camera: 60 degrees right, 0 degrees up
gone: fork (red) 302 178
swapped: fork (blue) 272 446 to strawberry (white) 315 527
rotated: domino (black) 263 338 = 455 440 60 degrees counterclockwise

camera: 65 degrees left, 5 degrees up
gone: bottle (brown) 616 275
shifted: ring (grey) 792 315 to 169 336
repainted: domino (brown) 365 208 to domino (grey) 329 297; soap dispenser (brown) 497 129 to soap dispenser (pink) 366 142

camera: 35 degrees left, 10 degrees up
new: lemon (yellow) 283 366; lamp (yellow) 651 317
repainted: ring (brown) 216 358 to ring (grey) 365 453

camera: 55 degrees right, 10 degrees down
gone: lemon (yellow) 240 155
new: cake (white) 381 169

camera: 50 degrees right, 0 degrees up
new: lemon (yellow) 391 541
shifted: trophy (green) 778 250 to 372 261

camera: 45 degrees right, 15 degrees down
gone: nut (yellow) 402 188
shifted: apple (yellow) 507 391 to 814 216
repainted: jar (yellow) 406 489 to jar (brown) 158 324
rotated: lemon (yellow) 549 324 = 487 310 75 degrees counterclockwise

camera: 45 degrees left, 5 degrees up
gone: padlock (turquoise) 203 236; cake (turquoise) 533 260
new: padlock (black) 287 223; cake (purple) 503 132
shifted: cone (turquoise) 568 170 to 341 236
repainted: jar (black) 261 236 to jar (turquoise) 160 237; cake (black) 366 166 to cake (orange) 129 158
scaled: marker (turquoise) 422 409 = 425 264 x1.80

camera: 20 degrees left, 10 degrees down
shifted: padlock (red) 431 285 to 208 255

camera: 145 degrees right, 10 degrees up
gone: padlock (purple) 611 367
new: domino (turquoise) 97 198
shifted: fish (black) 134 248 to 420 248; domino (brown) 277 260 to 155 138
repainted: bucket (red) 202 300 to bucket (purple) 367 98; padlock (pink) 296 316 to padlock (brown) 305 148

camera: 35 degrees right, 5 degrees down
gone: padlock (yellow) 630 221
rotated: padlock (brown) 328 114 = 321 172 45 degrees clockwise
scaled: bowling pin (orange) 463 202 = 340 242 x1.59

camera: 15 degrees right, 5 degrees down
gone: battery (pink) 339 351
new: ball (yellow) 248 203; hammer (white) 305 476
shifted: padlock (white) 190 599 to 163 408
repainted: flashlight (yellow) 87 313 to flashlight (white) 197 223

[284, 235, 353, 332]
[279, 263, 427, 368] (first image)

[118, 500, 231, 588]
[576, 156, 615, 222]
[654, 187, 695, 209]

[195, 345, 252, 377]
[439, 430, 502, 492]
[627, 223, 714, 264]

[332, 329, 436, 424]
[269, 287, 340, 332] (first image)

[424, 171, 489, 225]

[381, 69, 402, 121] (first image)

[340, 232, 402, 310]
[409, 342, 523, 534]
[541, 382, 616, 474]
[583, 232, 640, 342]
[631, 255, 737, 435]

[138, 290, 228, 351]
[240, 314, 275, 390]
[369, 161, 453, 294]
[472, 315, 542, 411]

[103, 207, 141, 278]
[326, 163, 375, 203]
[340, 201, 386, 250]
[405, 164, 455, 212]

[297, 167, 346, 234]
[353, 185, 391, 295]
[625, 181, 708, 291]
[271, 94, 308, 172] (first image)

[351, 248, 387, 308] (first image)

########

> **INSTRUCTIONS TO FOLLOW**: Each line above that contains the string "padlock" should be identified and copied.

> **THE ANSWER**:
gone: padlock (turquoise) 203 236; cake (turquoise) 533 260
new: padlock (black) 287 223; cake (purple) 503 132
shifted: padlock (red) 431 285 to 208 255
gone: padlock (purple) 611 367
repainted: bucket (red) 202 300 to bucket (purple) 367 98; padlock (pink) 296 316 to padlock (brown) 305 148
gone: padlock (yellow) 630 221
rotated: padlock (brown) 328 114 = 321 172 45 degrees clockwise
shifted: padlock (white) 190 599 to 163 408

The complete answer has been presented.